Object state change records
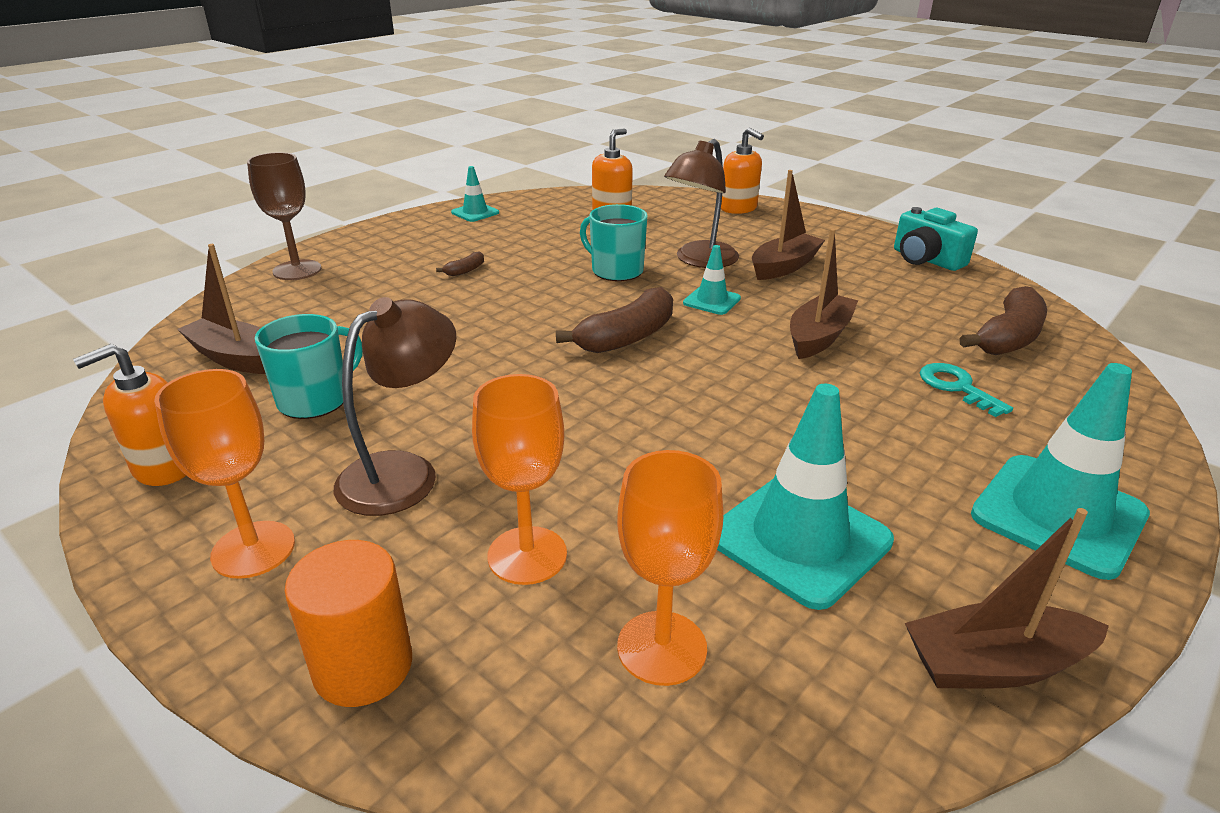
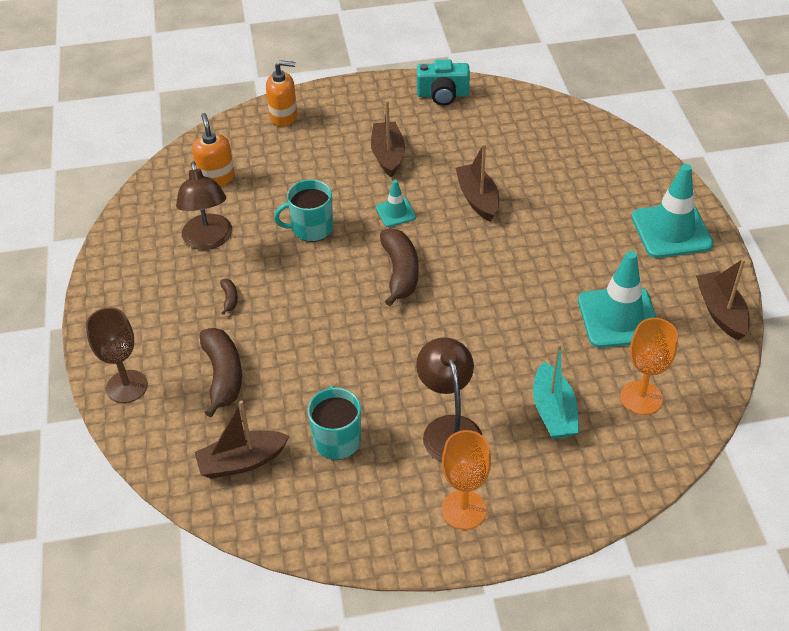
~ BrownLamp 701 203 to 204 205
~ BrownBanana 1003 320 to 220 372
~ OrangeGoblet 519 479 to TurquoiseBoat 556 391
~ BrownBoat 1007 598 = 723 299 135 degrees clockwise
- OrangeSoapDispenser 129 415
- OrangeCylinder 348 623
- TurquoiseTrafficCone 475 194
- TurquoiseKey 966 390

• [Your task] The lines from the one containing "- OrangeCylinder 348 623" through the last line of the records are to be transcribed exactly, with nothing else added.

• [Written response]
- OrangeCylinder 348 623
- TurquoiseTrafficCone 475 194
- TurquoiseKey 966 390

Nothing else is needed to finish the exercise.